When you transcribe the entries, reproduce every character and exclude the images.

--*--

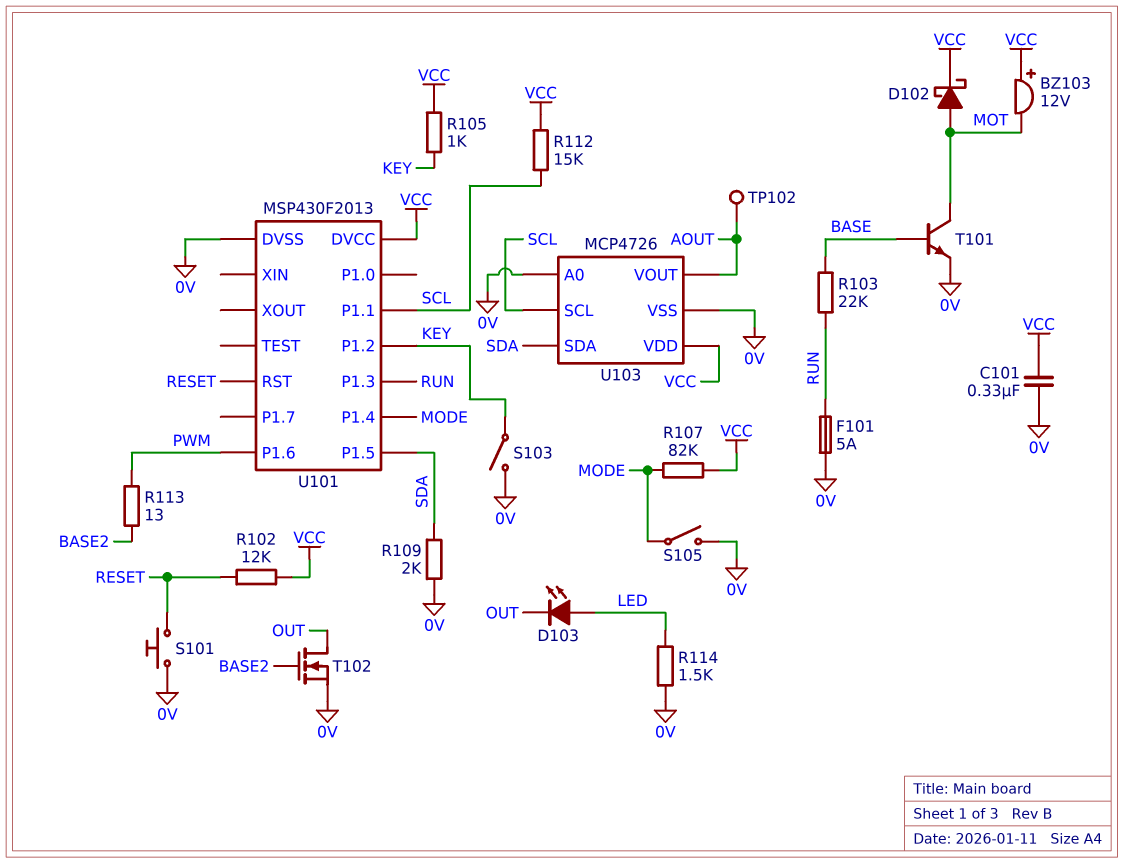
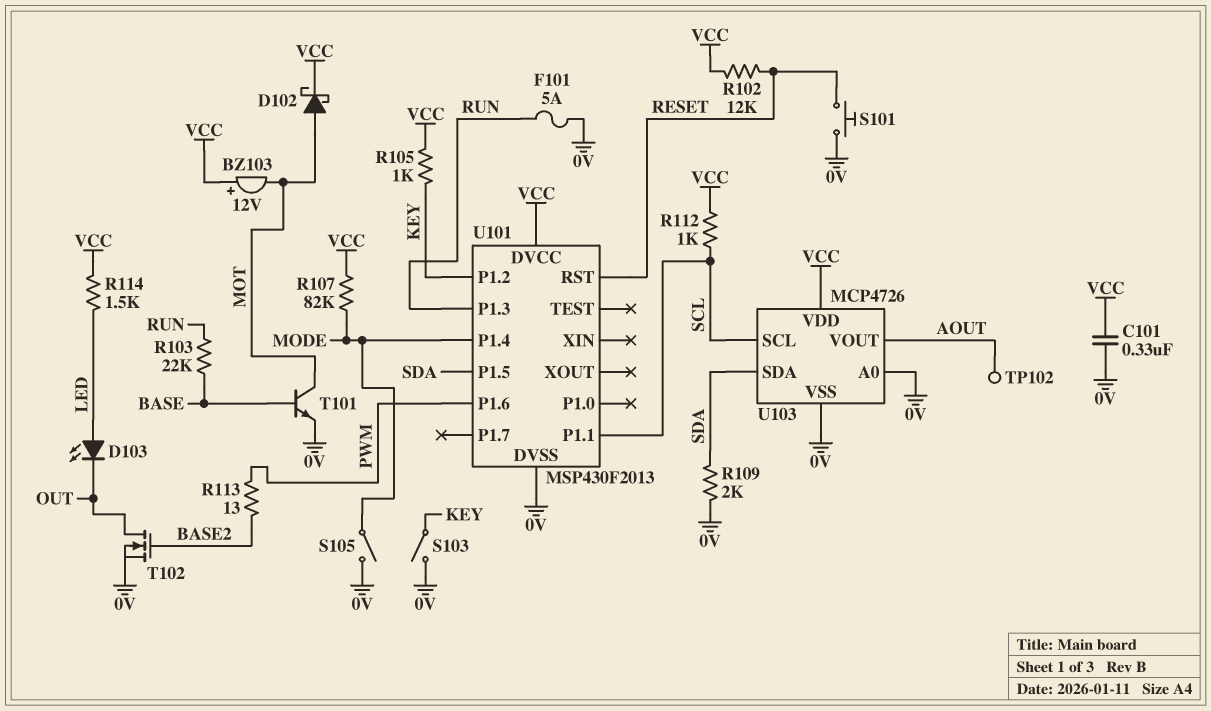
R112: 15k (SCL, VCC) -> 1k (SCL, VCC)
R114: 1.5k (0V, LED) -> 1.5k (LED, VCC)

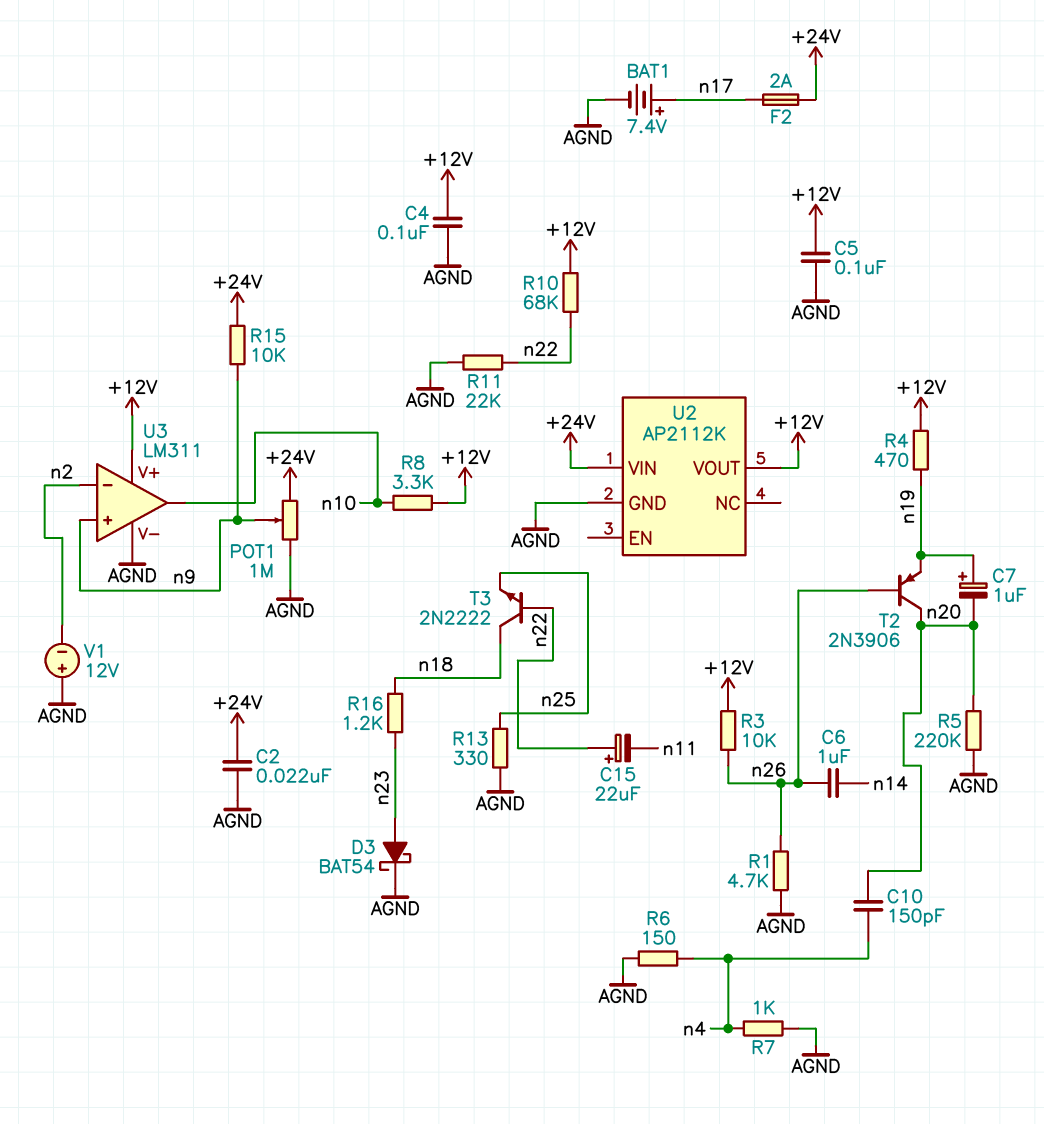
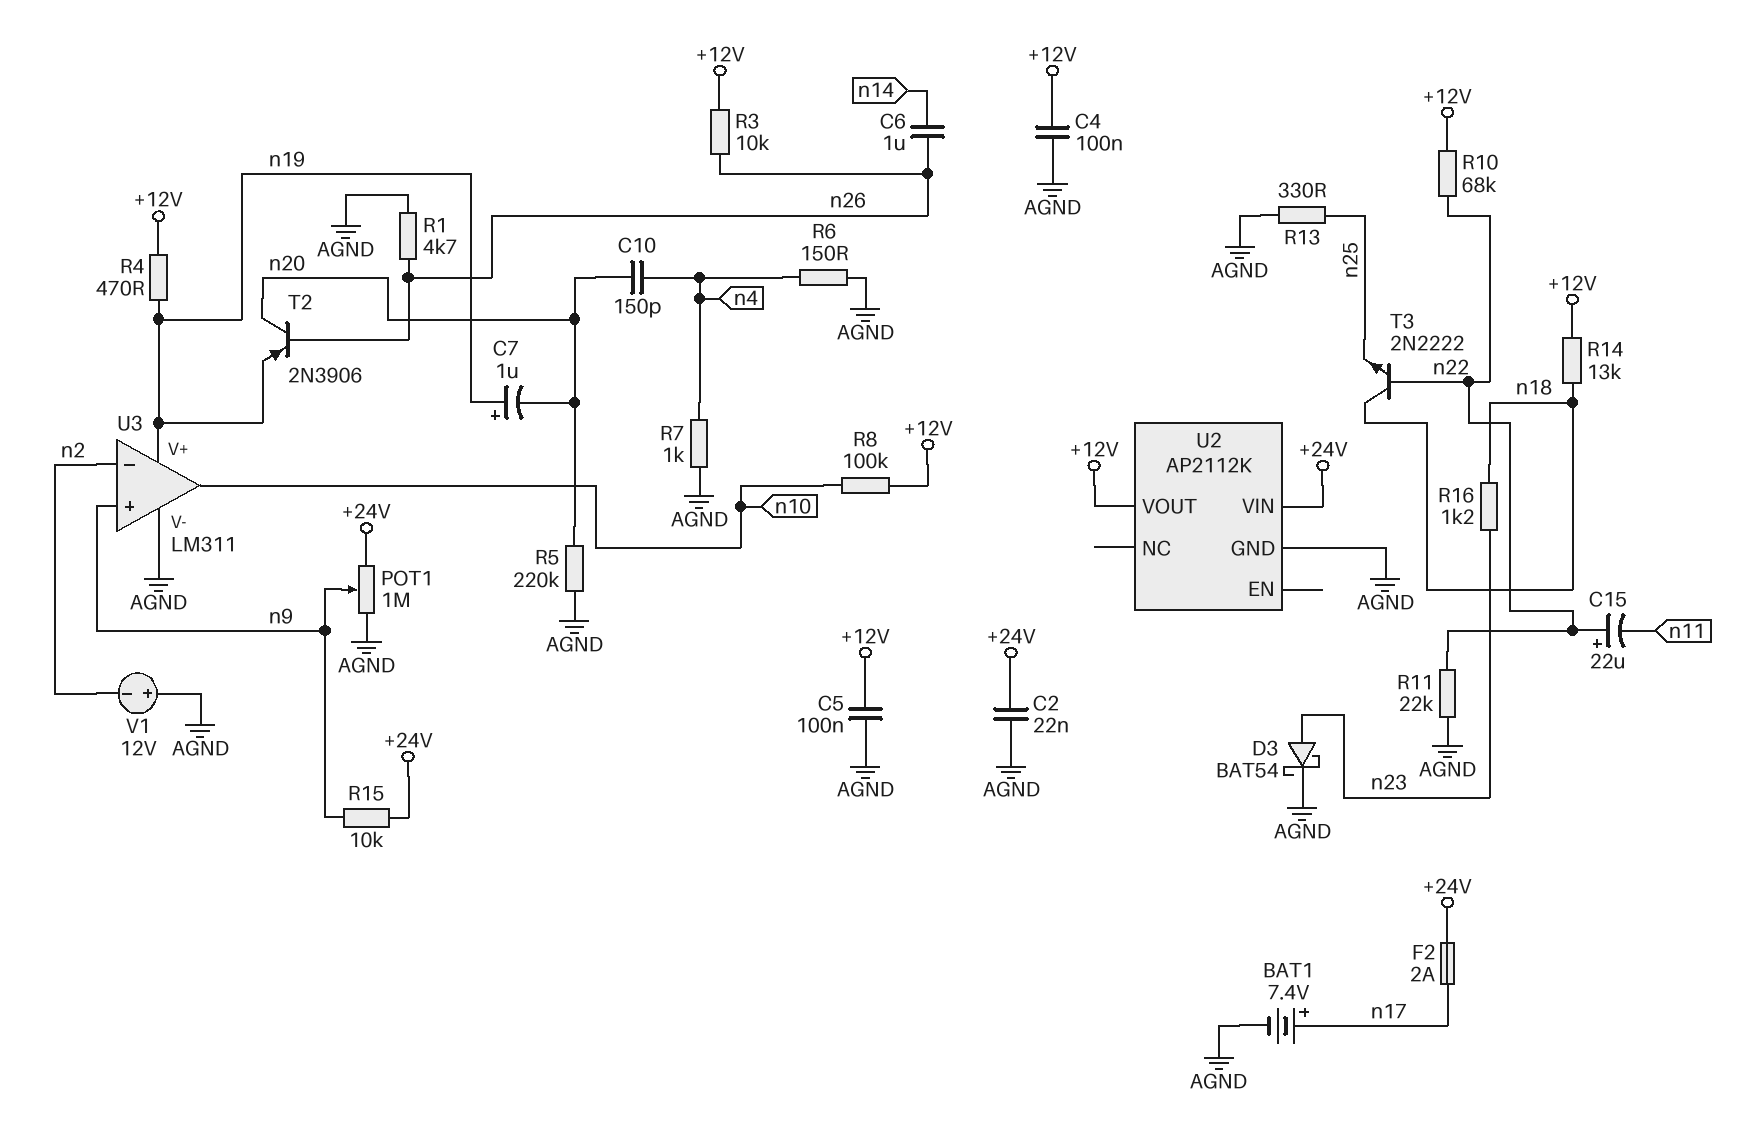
R8: 3.3k (+12V, n10) -> 100k (+12V, n10)
R14: none -> 13k (+12V, n18)
U3 pin V+: +12V -> n19

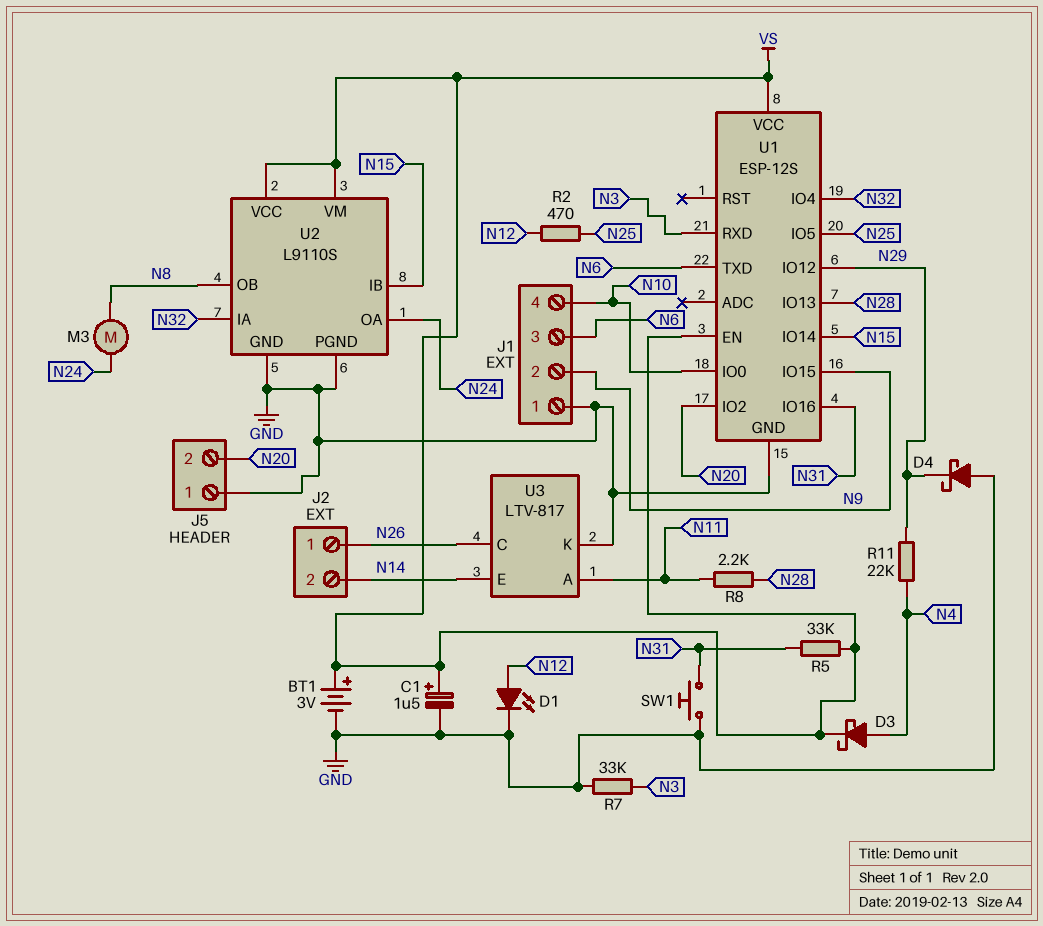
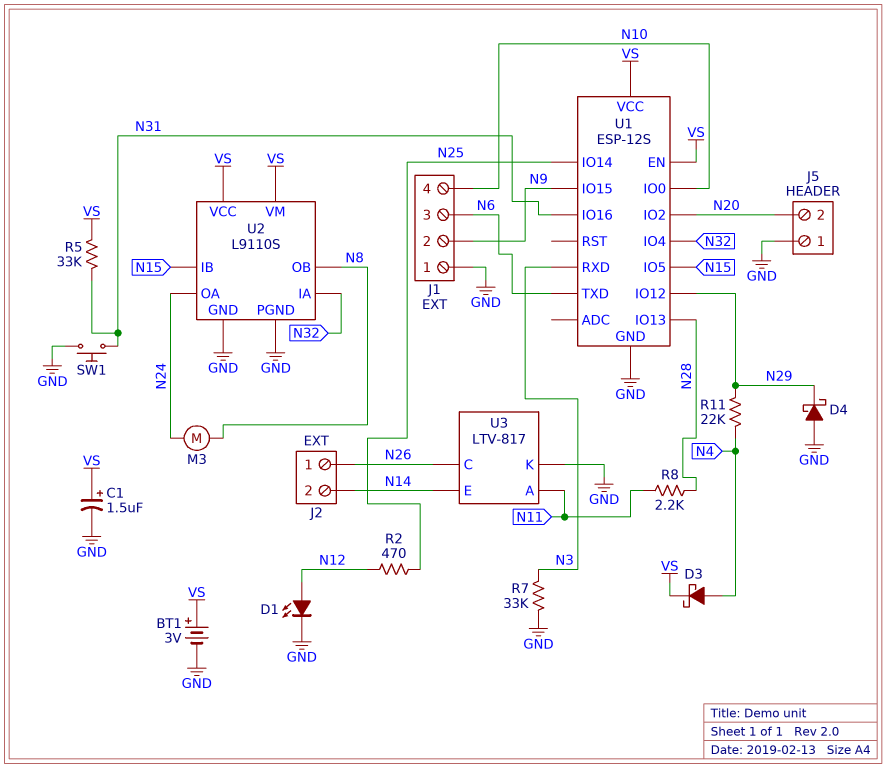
U1 pin IO5: N25 -> N15
U1 pin IO14: N15 -> N25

--*--

### Solution for this task
R112: 15k (SCL, VCC) -> 1k (SCL, VCC)
R114: 1.5k (0V, LED) -> 1.5k (LED, VCC)

R8: 3.3k (+12V, n10) -> 100k (+12V, n10)
R14: none -> 13k (+12V, n18)
U3 pin V+: +12V -> n19

U1 pin IO5: N25 -> N15
U1 pin IO14: N15 -> N25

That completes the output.